◆ RECORD SET:
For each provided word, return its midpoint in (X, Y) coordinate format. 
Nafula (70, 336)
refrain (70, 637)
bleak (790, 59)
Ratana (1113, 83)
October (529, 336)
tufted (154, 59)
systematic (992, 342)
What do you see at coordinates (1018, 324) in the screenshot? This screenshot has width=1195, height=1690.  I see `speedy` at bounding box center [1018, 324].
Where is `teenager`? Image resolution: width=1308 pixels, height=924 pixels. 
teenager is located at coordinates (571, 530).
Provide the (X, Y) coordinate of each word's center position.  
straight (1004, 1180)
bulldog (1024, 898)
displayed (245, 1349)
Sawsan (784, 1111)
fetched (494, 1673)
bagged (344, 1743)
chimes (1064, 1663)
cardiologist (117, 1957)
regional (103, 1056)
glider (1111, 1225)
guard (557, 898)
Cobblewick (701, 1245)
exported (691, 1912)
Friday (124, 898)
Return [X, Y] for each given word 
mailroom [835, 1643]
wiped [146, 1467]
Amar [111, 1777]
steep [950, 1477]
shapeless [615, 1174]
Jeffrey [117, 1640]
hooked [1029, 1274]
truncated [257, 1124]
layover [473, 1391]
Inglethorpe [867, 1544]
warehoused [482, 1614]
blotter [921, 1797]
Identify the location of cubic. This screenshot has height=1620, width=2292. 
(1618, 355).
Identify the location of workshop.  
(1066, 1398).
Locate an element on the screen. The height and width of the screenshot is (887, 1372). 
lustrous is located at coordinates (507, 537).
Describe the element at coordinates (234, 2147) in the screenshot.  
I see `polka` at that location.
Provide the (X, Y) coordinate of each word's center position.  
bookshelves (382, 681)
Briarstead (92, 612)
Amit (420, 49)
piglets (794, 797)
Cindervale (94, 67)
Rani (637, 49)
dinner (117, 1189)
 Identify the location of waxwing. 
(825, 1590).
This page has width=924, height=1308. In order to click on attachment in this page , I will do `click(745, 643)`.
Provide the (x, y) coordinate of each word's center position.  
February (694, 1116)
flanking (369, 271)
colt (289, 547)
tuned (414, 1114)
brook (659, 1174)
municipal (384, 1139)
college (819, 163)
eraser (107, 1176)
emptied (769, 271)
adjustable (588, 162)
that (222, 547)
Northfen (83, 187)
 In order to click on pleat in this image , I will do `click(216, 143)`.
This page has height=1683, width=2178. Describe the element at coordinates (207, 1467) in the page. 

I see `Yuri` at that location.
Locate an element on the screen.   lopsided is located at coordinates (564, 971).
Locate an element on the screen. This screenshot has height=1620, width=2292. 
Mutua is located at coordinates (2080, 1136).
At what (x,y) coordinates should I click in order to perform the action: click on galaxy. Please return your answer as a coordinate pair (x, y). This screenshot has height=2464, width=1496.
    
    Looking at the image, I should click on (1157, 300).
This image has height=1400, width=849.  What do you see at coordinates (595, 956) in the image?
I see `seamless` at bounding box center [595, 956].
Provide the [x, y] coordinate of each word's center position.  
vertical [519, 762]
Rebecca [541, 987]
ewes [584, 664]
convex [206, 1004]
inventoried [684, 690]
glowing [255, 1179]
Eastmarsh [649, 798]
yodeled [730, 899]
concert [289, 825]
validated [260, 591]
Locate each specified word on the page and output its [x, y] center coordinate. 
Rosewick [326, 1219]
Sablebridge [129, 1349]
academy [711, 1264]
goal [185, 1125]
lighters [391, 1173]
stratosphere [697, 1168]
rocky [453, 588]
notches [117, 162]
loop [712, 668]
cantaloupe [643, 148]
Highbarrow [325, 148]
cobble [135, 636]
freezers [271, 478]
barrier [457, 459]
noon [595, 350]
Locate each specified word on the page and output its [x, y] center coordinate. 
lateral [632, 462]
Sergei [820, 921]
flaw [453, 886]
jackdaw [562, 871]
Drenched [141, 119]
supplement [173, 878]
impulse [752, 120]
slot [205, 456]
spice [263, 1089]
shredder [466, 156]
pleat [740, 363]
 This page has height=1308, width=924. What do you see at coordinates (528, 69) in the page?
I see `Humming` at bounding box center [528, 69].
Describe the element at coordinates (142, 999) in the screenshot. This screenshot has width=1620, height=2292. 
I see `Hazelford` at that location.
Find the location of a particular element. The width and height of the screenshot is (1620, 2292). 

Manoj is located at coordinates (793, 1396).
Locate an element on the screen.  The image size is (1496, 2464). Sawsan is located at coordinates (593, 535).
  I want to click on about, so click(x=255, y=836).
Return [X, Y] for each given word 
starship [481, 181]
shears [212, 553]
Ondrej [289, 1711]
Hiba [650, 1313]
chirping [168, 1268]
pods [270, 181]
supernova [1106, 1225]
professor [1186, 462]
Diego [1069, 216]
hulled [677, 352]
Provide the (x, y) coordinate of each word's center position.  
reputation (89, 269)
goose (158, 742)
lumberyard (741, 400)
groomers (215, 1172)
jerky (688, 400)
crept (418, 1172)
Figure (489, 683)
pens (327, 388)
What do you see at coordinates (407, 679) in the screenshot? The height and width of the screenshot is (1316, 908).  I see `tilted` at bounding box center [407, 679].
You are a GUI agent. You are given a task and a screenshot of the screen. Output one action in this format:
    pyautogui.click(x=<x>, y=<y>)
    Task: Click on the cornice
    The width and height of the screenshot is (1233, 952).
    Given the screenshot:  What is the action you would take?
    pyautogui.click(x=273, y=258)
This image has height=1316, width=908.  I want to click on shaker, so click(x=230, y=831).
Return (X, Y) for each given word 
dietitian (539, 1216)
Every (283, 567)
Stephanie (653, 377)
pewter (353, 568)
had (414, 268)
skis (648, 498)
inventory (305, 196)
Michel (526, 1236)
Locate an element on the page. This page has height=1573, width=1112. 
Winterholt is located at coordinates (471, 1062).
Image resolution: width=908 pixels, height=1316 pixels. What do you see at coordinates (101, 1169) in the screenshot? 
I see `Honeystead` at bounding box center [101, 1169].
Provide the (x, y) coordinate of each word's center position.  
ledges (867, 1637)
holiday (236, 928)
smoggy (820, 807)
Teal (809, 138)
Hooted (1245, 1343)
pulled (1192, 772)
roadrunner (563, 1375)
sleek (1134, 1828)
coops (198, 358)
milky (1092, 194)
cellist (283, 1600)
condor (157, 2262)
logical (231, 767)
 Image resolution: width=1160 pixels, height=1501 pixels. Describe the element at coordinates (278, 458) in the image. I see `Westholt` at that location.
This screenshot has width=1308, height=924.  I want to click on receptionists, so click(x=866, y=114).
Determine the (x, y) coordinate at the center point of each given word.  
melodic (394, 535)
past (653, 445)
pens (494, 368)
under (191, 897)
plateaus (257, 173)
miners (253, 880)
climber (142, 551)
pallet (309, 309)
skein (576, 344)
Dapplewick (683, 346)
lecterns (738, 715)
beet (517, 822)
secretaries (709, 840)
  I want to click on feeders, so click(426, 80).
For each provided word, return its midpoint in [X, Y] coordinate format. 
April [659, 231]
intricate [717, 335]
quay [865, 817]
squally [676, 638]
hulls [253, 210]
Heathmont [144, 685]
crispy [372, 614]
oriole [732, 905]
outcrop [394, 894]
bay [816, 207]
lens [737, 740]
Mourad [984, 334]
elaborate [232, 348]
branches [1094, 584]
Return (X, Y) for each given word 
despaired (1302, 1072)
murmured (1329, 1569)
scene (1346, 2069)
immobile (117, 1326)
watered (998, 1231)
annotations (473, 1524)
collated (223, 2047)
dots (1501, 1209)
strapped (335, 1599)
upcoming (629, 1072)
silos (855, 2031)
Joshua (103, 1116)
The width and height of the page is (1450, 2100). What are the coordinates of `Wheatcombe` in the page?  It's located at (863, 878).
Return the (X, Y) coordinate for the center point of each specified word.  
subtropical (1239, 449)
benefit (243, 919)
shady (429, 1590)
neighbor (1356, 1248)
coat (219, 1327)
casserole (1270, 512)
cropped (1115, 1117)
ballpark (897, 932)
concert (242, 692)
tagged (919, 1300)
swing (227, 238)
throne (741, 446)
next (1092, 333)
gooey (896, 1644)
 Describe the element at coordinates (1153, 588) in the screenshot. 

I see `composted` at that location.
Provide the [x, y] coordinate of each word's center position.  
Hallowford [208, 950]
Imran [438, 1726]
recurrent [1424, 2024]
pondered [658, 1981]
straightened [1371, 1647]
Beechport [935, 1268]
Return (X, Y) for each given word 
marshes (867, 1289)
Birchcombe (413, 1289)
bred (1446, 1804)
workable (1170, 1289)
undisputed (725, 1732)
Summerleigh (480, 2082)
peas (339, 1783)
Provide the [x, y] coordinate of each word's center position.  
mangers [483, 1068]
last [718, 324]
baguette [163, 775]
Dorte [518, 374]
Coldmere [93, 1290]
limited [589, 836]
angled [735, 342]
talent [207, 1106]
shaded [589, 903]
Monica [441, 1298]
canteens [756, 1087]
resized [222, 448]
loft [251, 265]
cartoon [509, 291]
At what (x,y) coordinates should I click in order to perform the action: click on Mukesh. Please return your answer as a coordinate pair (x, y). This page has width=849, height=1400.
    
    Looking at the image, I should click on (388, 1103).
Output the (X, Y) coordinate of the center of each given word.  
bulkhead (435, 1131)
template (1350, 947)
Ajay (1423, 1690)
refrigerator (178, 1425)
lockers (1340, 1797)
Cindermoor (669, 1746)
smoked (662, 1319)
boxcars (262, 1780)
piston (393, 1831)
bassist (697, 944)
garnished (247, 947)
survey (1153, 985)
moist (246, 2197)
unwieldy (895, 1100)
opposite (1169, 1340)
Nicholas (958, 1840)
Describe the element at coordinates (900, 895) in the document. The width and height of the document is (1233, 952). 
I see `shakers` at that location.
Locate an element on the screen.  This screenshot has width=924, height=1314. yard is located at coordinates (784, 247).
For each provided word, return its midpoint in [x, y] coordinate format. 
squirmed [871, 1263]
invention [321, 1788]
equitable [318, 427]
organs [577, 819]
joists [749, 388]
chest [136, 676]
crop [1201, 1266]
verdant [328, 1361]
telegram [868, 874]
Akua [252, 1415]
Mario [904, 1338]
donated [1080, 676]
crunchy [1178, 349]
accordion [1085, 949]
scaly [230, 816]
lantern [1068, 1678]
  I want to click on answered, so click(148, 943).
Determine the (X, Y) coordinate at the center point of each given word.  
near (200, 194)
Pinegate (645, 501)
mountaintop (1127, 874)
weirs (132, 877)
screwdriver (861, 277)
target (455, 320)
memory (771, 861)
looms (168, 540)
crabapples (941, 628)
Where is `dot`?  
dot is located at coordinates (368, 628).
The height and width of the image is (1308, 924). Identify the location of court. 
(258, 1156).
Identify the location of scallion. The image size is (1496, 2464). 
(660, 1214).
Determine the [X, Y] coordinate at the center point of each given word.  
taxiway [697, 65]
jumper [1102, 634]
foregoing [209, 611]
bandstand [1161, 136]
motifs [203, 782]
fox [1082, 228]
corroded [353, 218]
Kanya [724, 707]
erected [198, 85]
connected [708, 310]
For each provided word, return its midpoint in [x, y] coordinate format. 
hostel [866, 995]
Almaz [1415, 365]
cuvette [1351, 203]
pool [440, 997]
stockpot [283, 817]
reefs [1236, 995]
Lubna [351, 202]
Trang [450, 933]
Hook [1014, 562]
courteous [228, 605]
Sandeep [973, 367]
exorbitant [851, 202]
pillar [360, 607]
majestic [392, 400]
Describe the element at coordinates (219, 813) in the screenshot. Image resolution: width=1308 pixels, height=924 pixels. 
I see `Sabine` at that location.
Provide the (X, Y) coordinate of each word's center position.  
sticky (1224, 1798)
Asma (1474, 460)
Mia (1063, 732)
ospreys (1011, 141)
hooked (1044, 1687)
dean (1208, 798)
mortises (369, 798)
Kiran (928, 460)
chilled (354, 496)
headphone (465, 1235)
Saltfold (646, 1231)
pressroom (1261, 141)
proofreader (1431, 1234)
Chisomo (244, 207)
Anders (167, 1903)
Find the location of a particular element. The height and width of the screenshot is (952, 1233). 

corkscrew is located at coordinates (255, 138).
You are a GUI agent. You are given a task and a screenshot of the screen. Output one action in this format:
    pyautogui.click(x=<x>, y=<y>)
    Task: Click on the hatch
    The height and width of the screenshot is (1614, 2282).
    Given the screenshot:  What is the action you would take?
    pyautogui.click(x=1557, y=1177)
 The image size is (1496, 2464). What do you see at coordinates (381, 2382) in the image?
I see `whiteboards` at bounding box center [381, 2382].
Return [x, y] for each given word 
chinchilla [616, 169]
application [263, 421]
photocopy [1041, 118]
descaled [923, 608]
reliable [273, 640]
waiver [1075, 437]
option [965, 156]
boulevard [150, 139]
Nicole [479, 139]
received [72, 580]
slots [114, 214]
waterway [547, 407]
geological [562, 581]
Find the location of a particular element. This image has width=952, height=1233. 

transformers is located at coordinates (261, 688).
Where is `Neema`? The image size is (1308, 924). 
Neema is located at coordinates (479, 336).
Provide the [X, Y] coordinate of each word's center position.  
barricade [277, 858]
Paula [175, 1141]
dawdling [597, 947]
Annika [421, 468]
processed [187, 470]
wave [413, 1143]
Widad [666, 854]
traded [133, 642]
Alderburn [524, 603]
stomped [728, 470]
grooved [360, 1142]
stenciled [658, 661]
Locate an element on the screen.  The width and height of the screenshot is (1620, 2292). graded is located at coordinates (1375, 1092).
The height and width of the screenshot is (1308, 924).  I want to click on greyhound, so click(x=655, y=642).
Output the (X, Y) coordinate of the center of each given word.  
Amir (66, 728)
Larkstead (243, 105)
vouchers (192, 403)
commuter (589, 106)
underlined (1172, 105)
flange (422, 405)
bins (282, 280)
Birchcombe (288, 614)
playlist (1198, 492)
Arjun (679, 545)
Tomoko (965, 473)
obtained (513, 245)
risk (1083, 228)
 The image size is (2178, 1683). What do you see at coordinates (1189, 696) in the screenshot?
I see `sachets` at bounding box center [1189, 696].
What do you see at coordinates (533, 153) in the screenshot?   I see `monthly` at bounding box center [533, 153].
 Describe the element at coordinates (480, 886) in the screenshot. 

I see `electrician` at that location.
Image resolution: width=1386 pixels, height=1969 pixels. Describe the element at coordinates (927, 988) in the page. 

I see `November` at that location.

◆ INSTRUCTION:
Pull out the lines above, starting with the line that contains "reliable [273, 640]" and ending with the line that contains "processed [187, 470]". Reproduce them character for character.

◆ RESULT FOR THIS EXERCISE:
reliable [273, 640]
waiver [1075, 437]
option [965, 156]
boulevard [150, 139]
Nicole [479, 139]
received [72, 580]
slots [114, 214]
waterway [547, 407]
geological [562, 581]
Find the location of a particular element. This image has width=952, height=1233. 

transformers is located at coordinates (261, 688).
Where is `Neema`? The image size is (1308, 924). 
Neema is located at coordinates (479, 336).
Provide the [X, Y] coordinate of each word's center position.  
barricade [277, 858]
Paula [175, 1141]
dawdling [597, 947]
Annika [421, 468]
processed [187, 470]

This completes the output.